### Assigned task
Could you find every line in the entries below that holds the word "shifted" and copy it?

### Data supplied
+++
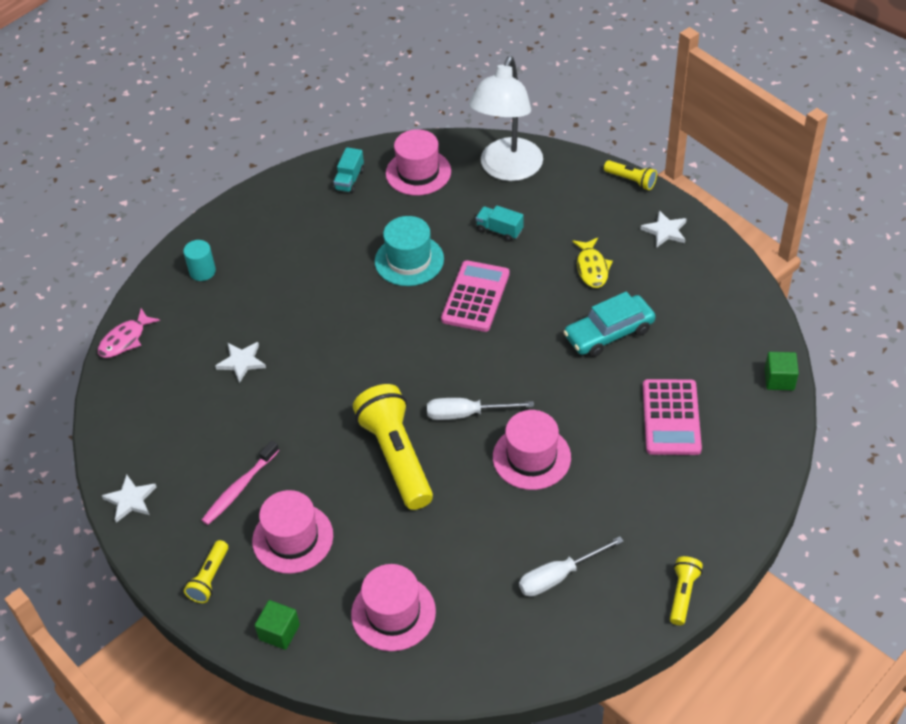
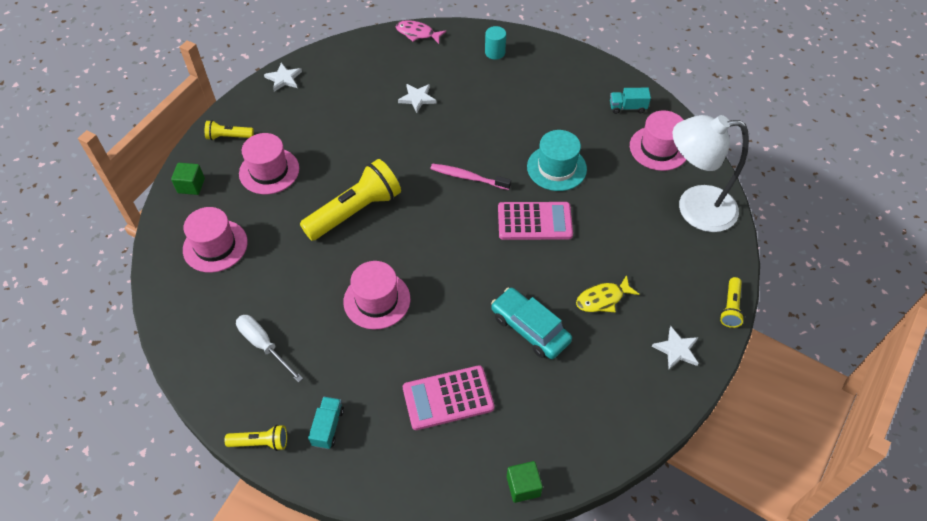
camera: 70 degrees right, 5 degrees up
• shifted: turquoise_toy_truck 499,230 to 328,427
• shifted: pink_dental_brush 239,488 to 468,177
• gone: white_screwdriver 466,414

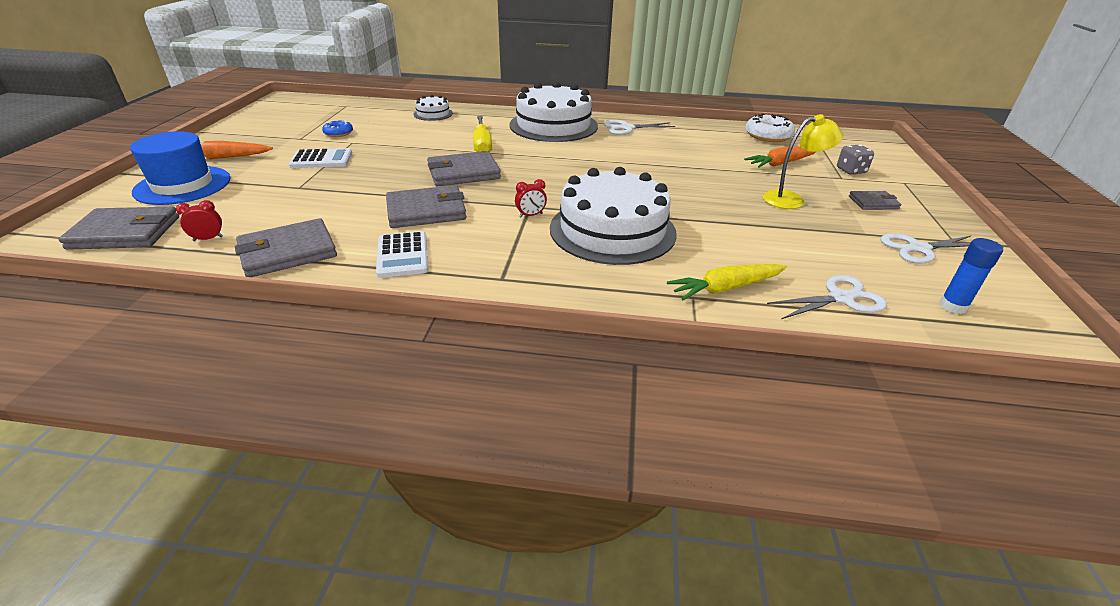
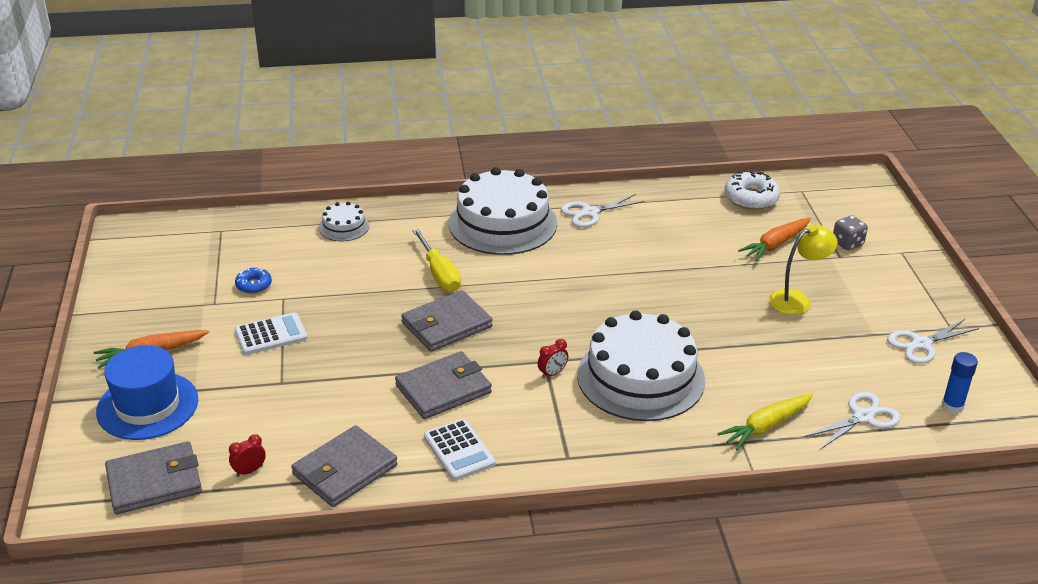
camera: 15 degrees left, 0 degrees up
• gone: grey_billfold 873,203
+++
### Exercise response
• shifted: turquoise_toy_truck 499,230 to 328,427
• shifted: pink_dental_brush 239,488 to 468,177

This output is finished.